[INFORMATION SHOWN — start]

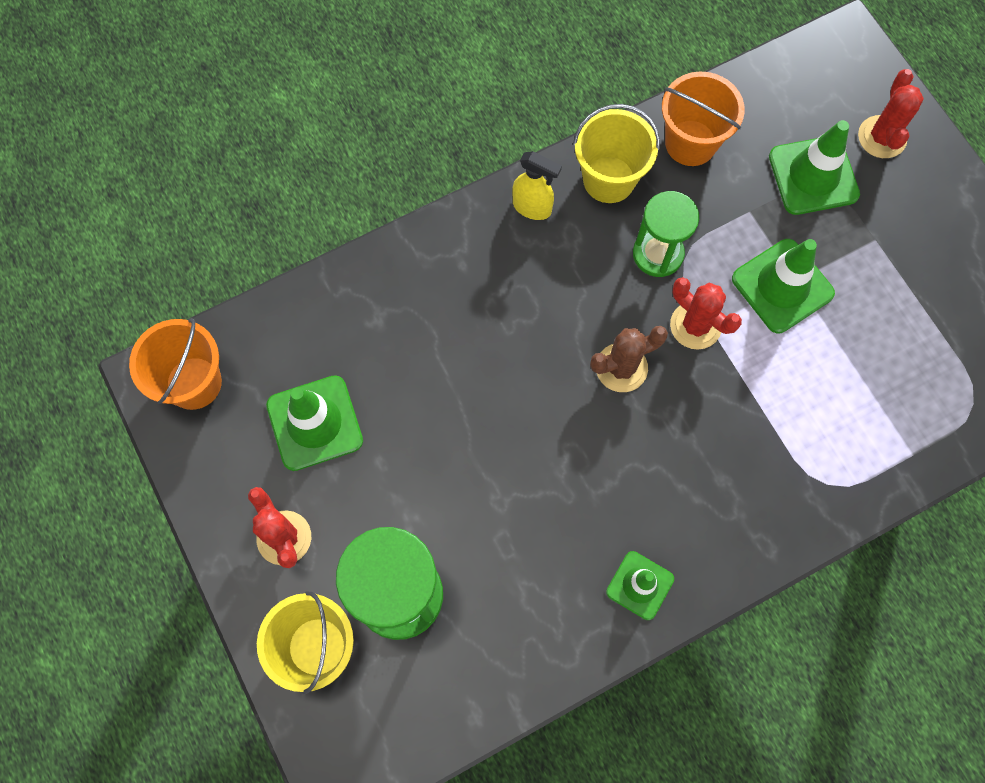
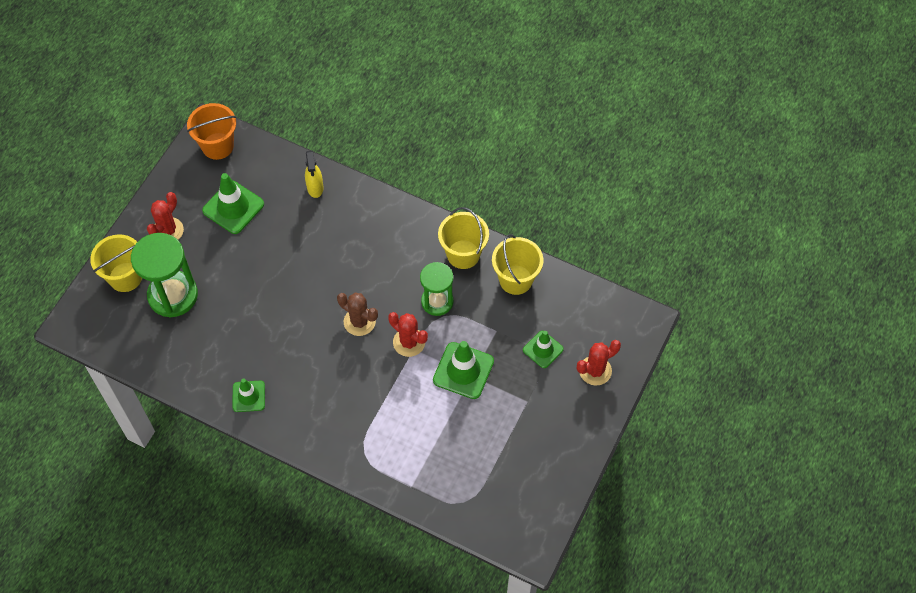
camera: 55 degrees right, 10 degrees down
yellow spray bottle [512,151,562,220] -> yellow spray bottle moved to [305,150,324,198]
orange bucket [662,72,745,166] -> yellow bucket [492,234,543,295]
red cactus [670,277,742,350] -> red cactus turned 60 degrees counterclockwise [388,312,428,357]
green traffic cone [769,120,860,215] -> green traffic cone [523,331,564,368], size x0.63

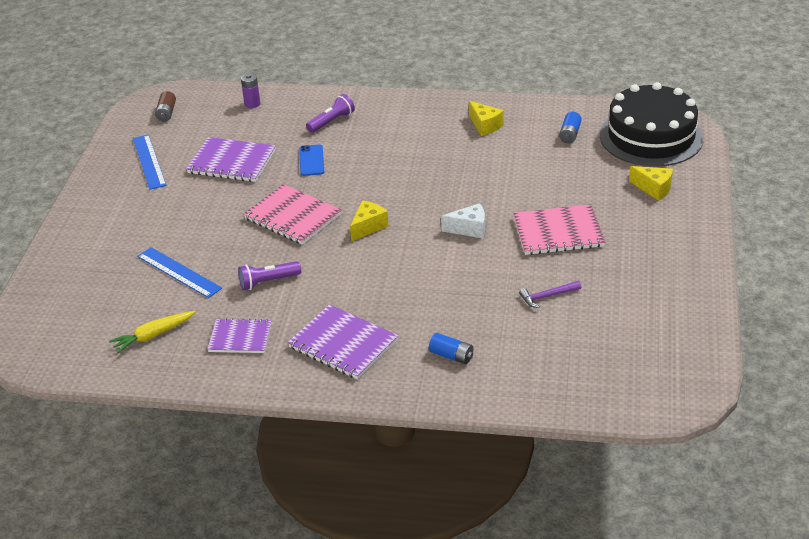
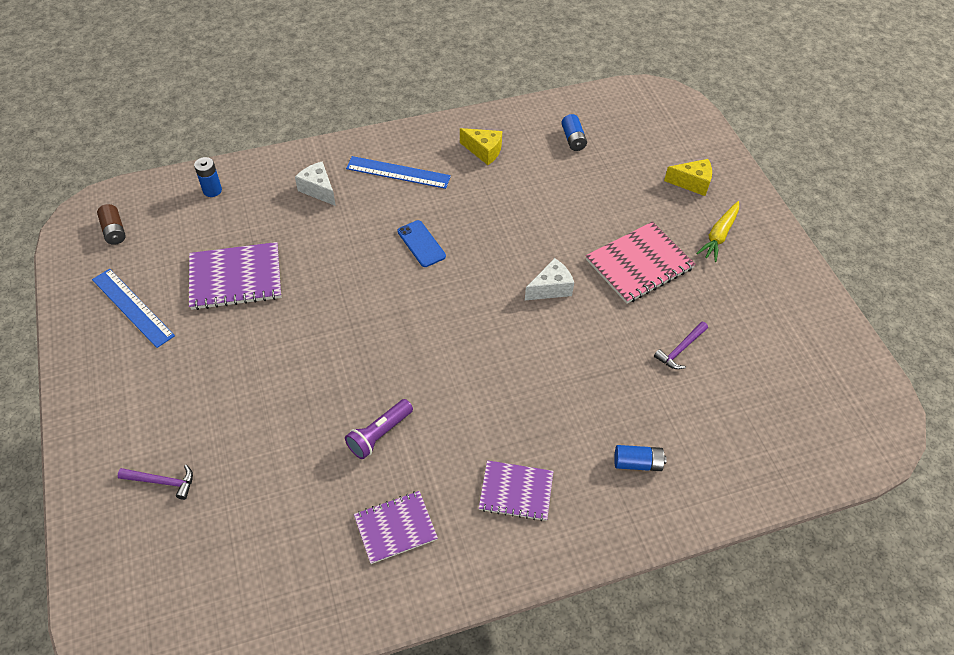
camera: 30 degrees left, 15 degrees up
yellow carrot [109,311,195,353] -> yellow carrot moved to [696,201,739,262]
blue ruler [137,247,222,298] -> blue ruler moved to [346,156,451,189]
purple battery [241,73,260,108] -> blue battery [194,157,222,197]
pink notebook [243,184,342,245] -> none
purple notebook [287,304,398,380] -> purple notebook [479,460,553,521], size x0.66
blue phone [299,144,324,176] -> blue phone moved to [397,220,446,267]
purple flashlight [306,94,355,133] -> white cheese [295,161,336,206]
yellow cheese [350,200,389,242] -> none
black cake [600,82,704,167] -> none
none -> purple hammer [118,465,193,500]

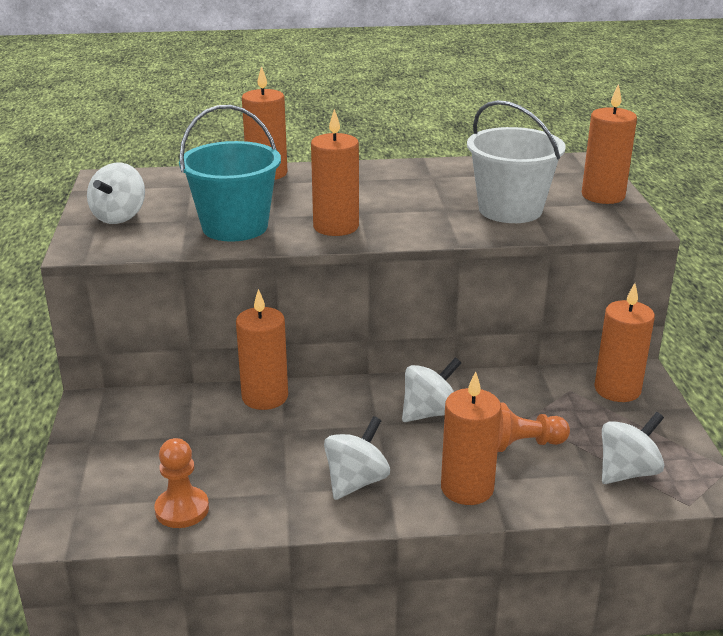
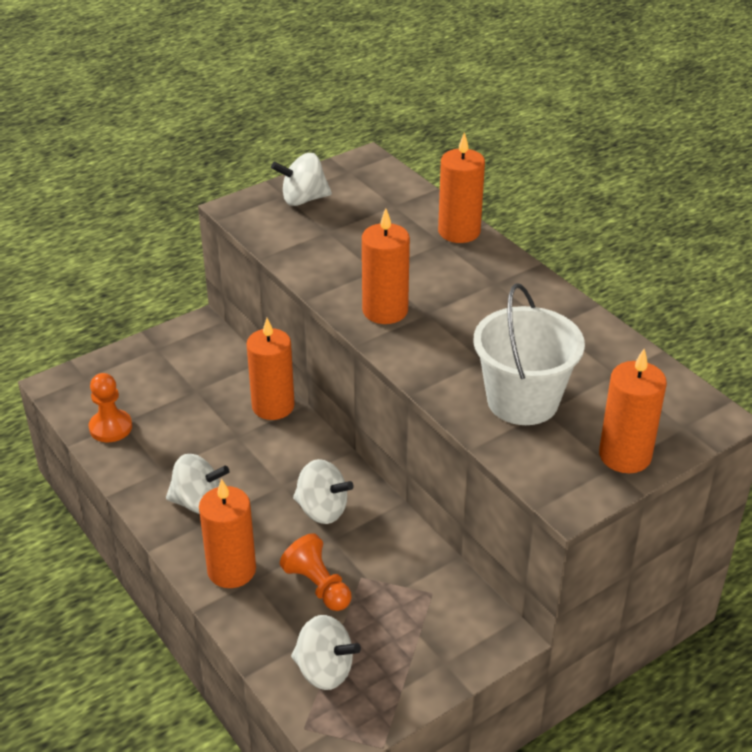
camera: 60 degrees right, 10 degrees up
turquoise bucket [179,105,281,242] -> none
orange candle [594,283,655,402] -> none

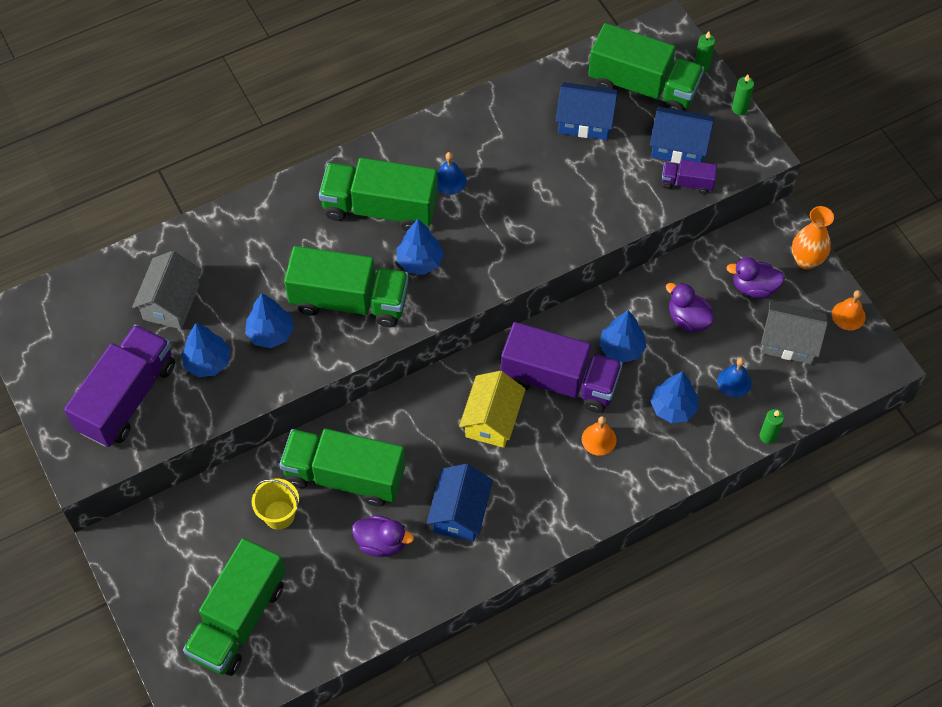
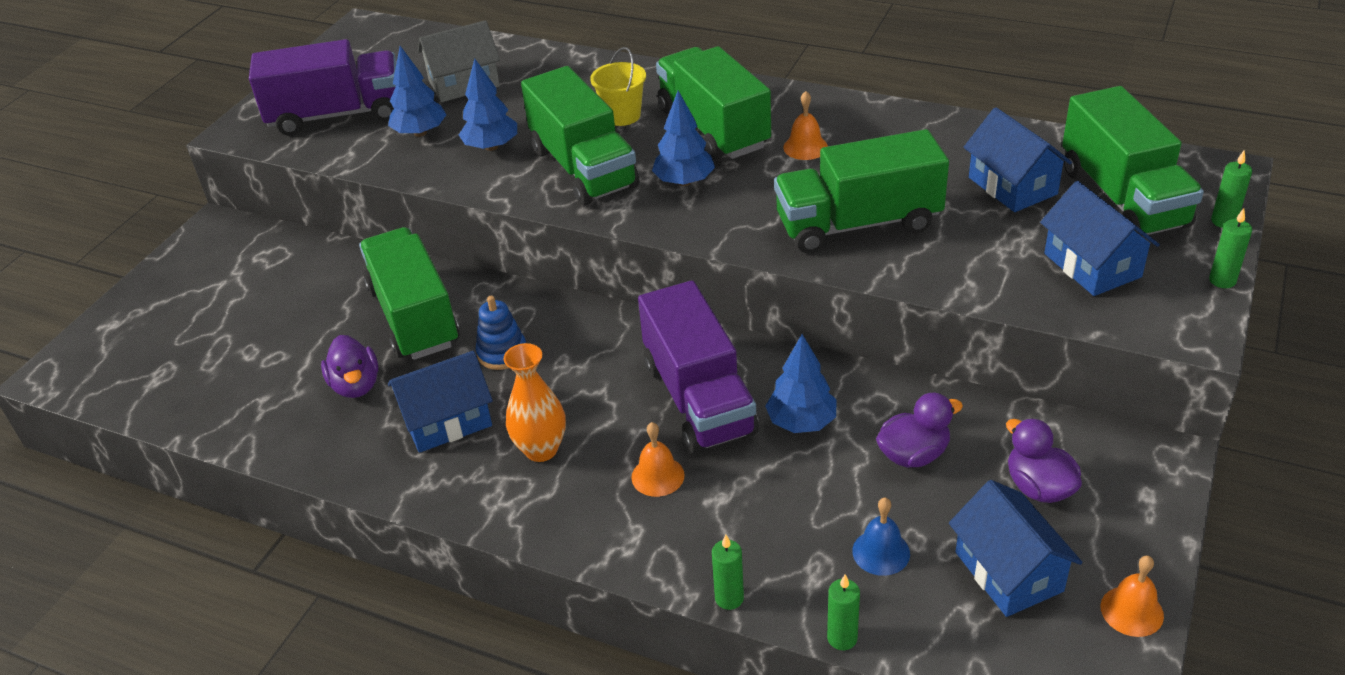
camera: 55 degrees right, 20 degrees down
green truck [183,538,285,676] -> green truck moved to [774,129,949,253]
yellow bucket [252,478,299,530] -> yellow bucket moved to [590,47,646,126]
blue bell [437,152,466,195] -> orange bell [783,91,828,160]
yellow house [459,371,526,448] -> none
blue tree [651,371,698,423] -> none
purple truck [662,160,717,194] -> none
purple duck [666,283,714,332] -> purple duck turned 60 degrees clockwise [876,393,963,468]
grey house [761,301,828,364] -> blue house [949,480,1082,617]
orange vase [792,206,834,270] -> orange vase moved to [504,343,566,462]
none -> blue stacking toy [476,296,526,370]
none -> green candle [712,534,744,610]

[INFORMATION SHOWN — finish]

- WHAT YOU HAVE TO DO -
The word "turned" appears in some lines above. Return every one of those lines.

- WRITTEN SOLUTION -
red cactus [670,277,742,350] -> red cactus turned 60 degrees counterclockwise [388,312,428,357]
purple duck [666,283,714,332] -> purple duck turned 60 degrees clockwise [876,393,963,468]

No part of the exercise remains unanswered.